**EXTRACTED RECORDS:**
= Beginning of Section =
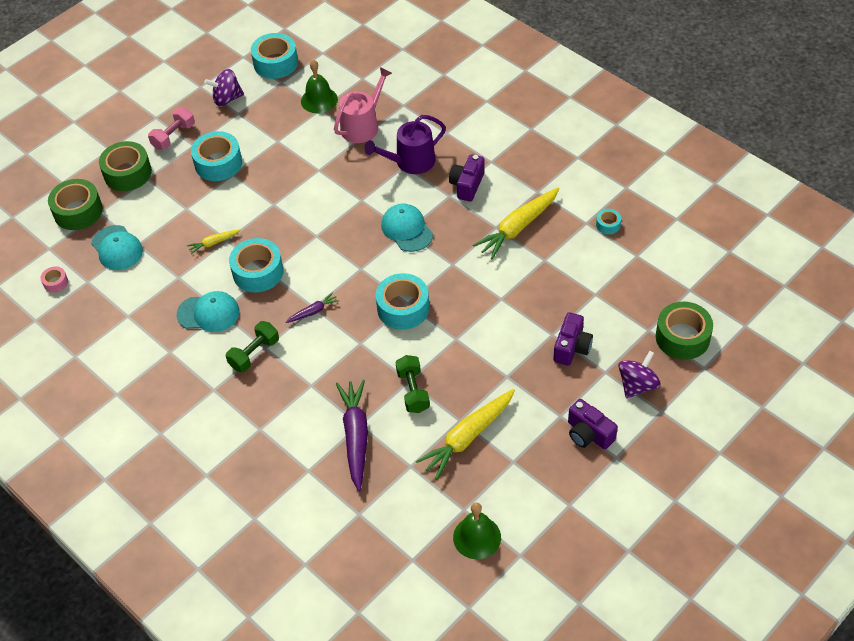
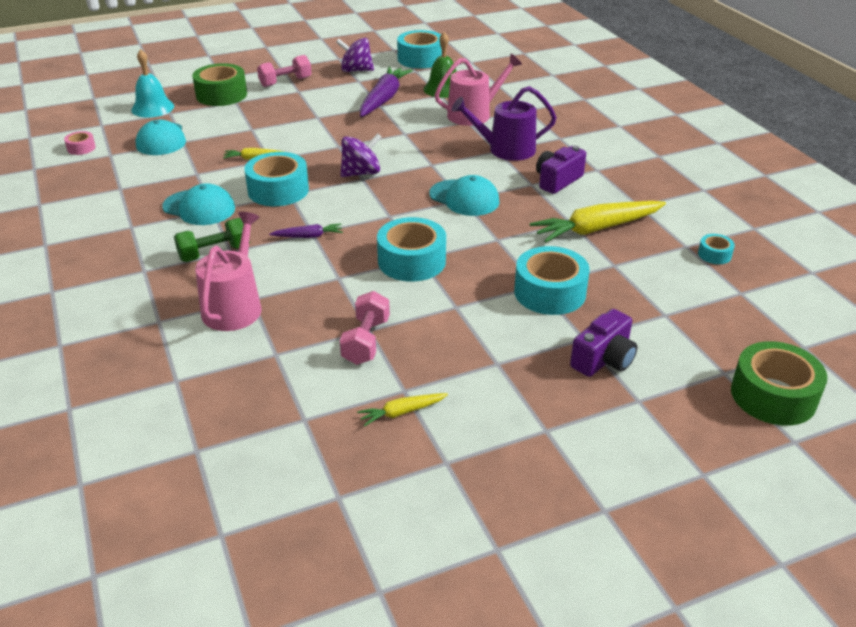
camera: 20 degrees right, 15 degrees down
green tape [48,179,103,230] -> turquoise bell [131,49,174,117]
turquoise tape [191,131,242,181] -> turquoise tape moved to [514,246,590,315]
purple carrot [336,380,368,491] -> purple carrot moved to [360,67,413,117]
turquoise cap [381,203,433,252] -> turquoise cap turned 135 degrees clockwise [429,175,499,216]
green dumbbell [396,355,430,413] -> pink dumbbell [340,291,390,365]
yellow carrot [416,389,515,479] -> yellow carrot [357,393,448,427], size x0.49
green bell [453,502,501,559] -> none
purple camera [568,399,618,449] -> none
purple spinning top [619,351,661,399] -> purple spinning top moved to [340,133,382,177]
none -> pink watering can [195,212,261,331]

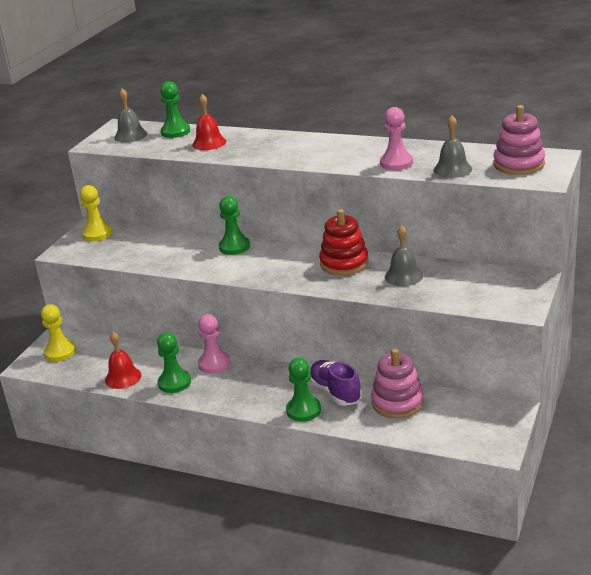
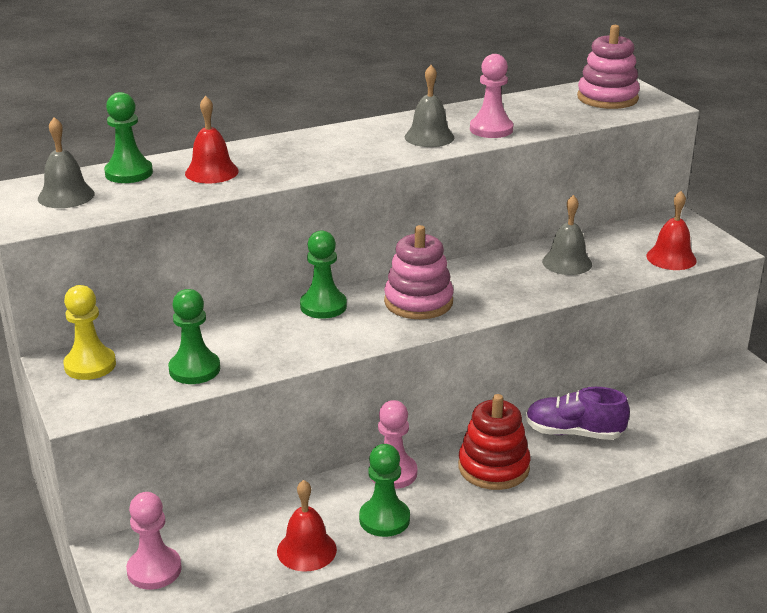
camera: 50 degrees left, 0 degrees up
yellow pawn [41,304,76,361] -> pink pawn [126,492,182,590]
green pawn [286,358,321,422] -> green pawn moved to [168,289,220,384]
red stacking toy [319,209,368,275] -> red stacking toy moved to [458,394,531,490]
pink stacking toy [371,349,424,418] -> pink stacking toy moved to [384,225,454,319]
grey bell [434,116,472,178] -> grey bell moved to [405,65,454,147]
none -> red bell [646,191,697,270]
= End of Section =
= Beginning of Section =
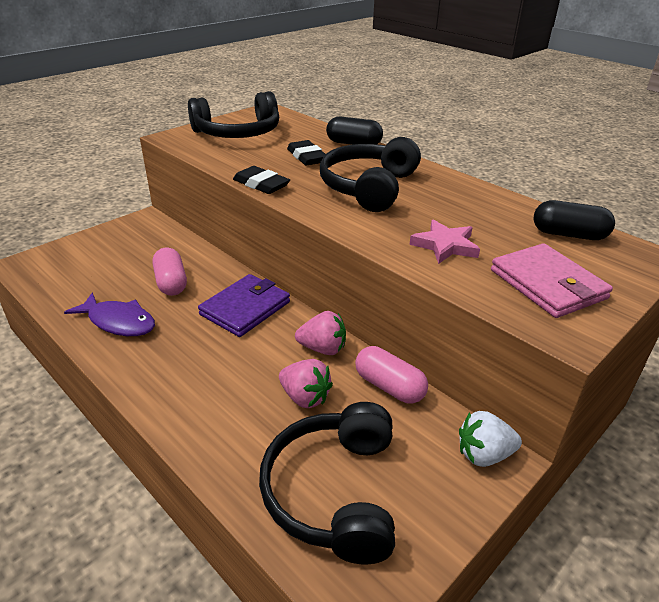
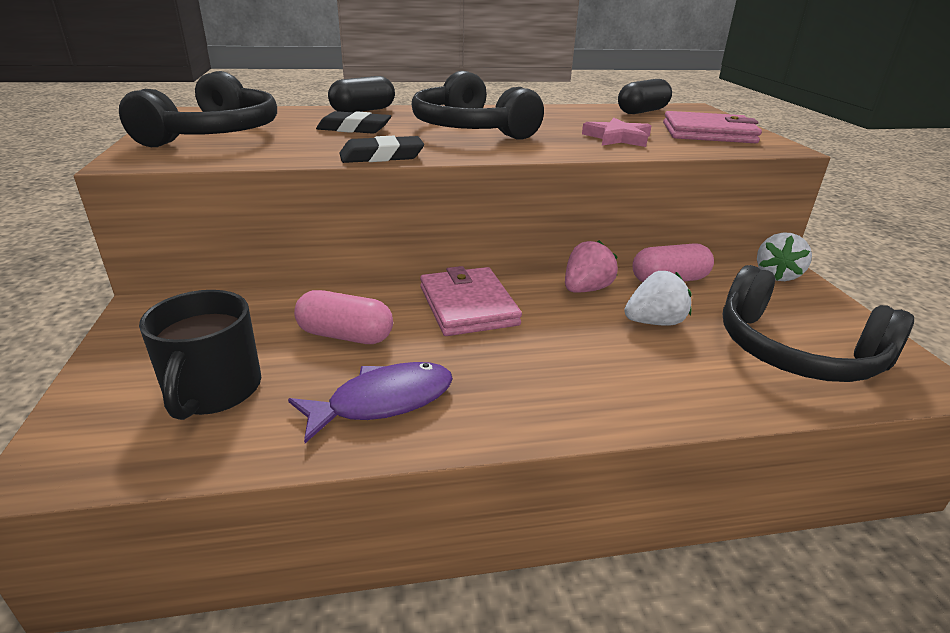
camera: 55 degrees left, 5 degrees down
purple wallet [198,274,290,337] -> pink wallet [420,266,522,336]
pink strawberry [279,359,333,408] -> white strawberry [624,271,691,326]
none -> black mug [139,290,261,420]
= End of Section =
**TASK DESCRIPTION:** Find the line with "green dumbbell [396,355,430,413]" and the line with "green pawn [286,358,321,422]" in the records above. Copy both and all lines between them exactly, without pictures.

**RESPONSE:**
green dumbbell [396,355,430,413] -> pink dumbbell [340,291,390,365]
yellow carrot [416,389,515,479] -> yellow carrot [357,393,448,427], size x0.49
green bell [453,502,501,559] -> none
purple camera [568,399,618,449] -> none
purple spinning top [619,351,661,399] -> purple spinning top moved to [340,133,382,177]
none -> pink watering can [195,212,261,331]

camera: 50 degrees left, 0 degrees up
yellow pawn [41,304,76,361] -> pink pawn [126,492,182,590]
green pawn [286,358,321,422] -> green pawn moved to [168,289,220,384]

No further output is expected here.